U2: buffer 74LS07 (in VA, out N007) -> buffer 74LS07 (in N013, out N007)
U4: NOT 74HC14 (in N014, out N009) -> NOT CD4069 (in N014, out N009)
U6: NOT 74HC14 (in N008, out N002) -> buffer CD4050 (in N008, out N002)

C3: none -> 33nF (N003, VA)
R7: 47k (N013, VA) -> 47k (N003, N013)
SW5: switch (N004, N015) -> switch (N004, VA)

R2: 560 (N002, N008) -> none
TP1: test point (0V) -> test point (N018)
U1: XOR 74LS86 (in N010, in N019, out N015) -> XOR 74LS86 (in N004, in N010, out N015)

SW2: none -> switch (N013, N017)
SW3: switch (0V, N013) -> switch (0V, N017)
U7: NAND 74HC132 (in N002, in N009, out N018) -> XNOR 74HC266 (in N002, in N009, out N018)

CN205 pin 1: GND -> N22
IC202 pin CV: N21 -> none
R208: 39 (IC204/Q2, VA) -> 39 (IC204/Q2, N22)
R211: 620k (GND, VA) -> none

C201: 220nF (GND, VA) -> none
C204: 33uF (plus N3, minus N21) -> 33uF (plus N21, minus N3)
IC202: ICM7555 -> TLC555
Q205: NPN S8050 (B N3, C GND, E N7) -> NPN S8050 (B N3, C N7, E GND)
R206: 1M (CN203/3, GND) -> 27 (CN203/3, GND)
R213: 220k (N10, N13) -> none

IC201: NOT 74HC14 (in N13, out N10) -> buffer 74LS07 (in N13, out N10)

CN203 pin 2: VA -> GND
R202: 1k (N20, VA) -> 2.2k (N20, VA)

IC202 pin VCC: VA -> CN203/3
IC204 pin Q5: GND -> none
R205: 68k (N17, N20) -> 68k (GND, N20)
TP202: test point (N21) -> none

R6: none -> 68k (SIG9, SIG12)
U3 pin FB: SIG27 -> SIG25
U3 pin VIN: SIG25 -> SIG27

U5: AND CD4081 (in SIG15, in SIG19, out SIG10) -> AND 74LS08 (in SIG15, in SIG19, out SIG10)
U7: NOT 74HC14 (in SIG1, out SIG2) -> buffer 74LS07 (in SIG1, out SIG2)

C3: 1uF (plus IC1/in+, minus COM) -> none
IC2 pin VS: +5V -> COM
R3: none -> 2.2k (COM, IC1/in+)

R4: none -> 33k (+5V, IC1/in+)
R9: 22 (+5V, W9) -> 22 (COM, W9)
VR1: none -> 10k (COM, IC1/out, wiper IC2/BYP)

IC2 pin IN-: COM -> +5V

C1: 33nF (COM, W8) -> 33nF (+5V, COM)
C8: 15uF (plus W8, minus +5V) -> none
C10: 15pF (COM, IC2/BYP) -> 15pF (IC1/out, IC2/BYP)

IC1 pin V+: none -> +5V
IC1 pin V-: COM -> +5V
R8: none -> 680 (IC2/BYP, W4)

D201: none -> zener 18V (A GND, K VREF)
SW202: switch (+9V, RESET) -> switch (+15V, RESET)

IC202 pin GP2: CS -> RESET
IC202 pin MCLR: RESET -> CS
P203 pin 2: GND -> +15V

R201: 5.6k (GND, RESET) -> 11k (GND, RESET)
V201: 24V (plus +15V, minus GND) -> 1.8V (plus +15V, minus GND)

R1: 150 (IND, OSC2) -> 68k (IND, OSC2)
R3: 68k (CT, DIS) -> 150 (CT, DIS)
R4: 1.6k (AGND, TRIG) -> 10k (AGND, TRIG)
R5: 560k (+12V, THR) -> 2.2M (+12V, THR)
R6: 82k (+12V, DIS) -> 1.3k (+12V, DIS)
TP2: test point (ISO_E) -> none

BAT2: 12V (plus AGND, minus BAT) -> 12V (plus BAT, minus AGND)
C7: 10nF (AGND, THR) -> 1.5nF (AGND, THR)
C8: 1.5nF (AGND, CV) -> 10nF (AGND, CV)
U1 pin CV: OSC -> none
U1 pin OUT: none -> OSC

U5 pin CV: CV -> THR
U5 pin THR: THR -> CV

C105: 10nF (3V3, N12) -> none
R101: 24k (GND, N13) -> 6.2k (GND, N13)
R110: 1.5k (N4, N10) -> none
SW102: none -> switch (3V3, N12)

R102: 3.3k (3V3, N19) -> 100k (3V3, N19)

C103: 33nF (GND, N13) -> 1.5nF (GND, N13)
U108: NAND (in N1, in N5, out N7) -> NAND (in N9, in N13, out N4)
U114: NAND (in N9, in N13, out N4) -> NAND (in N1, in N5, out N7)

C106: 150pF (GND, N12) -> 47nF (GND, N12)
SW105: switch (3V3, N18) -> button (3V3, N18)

Task item | Word for word, transcribe the entire listing shown above.

Response area |
U2: buffer 74LS07 (in VA, out N007) -> buffer 74LS07 (in N013, out N007)
U4: NOT 74HC14 (in N014, out N009) -> NOT CD4069 (in N014, out N009)
U6: NOT 74HC14 (in N008, out N002) -> buffer CD4050 (in N008, out N002)

C3: none -> 33nF (N003, VA)
R7: 47k (N013, VA) -> 47k (N003, N013)
SW5: switch (N004, N015) -> switch (N004, VA)

R2: 560 (N002, N008) -> none
TP1: test point (0V) -> test point (N018)
U1: XOR 74LS86 (in N010, in N019, out N015) -> XOR 74LS86 (in N004, in N010, out N015)

SW2: none -> switch (N013, N017)
SW3: switch (0V, N013) -> switch (0V, N017)
U7: NAND 74HC132 (in N002, in N009, out N018) -> XNOR 74HC266 (in N002, in N009, out N018)

CN205 pin 1: GND -> N22
IC202 pin CV: N21 -> none
R208: 39 (IC204/Q2, VA) -> 39 (IC204/Q2, N22)
R211: 620k (GND, VA) -> none

C201: 220nF (GND, VA) -> none
C204: 33uF (plus N3, minus N21) -> 33uF (plus N21, minus N3)
IC202: ICM7555 -> TLC555
Q205: NPN S8050 (B N3, C GND, E N7) -> NPN S8050 (B N3, C N7, E GND)
R206: 1M (CN203/3, GND) -> 27 (CN203/3, GND)
R213: 220k (N10, N13) -> none

IC201: NOT 74HC14 (in N13, out N10) -> buffer 74LS07 (in N13, out N10)

CN203 pin 2: VA -> GND
R202: 1k (N20, VA) -> 2.2k (N20, VA)

IC202 pin VCC: VA -> CN203/3
IC204 pin Q5: GND -> none
R205: 68k (N17, N20) -> 68k (GND, N20)
TP202: test point (N21) -> none

R6: none -> 68k (SIG9, SIG12)
U3 pin FB: SIG27 -> SIG25
U3 pin VIN: SIG25 -> SIG27

U5: AND CD4081 (in SIG15, in SIG19, out SIG10) -> AND 74LS08 (in SIG15, in SIG19, out SIG10)
U7: NOT 74HC14 (in SIG1, out SIG2) -> buffer 74LS07 (in SIG1, out SIG2)

C3: 1uF (plus IC1/in+, minus COM) -> none
IC2 pin VS: +5V -> COM
R3: none -> 2.2k (COM, IC1/in+)

R4: none -> 33k (+5V, IC1/in+)
R9: 22 (+5V, W9) -> 22 (COM, W9)
VR1: none -> 10k (COM, IC1/out, wiper IC2/BYP)

IC2 pin IN-: COM -> +5V

C1: 33nF (COM, W8) -> 33nF (+5V, COM)
C8: 15uF (plus W8, minus +5V) -> none
C10: 15pF (COM, IC2/BYP) -> 15pF (IC1/out, IC2/BYP)

IC1 pin V+: none -> +5V
IC1 pin V-: COM -> +5V
R8: none -> 680 (IC2/BYP, W4)

D201: none -> zener 18V (A GND, K VREF)
SW202: switch (+9V, RESET) -> switch (+15V, RESET)

IC202 pin GP2: CS -> RESET
IC202 pin MCLR: RESET -> CS
P203 pin 2: GND -> +15V

R201: 5.6k (GND, RESET) -> 11k (GND, RESET)
V201: 24V (plus +15V, minus GND) -> 1.8V (plus +15V, minus GND)

R1: 150 (IND, OSC2) -> 68k (IND, OSC2)
R3: 68k (CT, DIS) -> 150 (CT, DIS)
R4: 1.6k (AGND, TRIG) -> 10k (AGND, TRIG)
R5: 560k (+12V, THR) -> 2.2M (+12V, THR)
R6: 82k (+12V, DIS) -> 1.3k (+12V, DIS)
TP2: test point (ISO_E) -> none

BAT2: 12V (plus AGND, minus BAT) -> 12V (plus BAT, minus AGND)
C7: 10nF (AGND, THR) -> 1.5nF (AGND, THR)
C8: 1.5nF (AGND, CV) -> 10nF (AGND, CV)
U1 pin CV: OSC -> none
U1 pin OUT: none -> OSC

U5 pin CV: CV -> THR
U5 pin THR: THR -> CV

C105: 10nF (3V3, N12) -> none
R101: 24k (GND, N13) -> 6.2k (GND, N13)
R110: 1.5k (N4, N10) -> none
SW102: none -> switch (3V3, N12)

R102: 3.3k (3V3, N19) -> 100k (3V3, N19)

C103: 33nF (GND, N13) -> 1.5nF (GND, N13)
U108: NAND (in N1, in N5, out N7) -> NAND (in N9, in N13, out N4)
U114: NAND (in N9, in N13, out N4) -> NAND (in N1, in N5, out N7)

C106: 150pF (GND, N12) -> 47nF (GND, N12)
SW105: switch (3V3, N18) -> button (3V3, N18)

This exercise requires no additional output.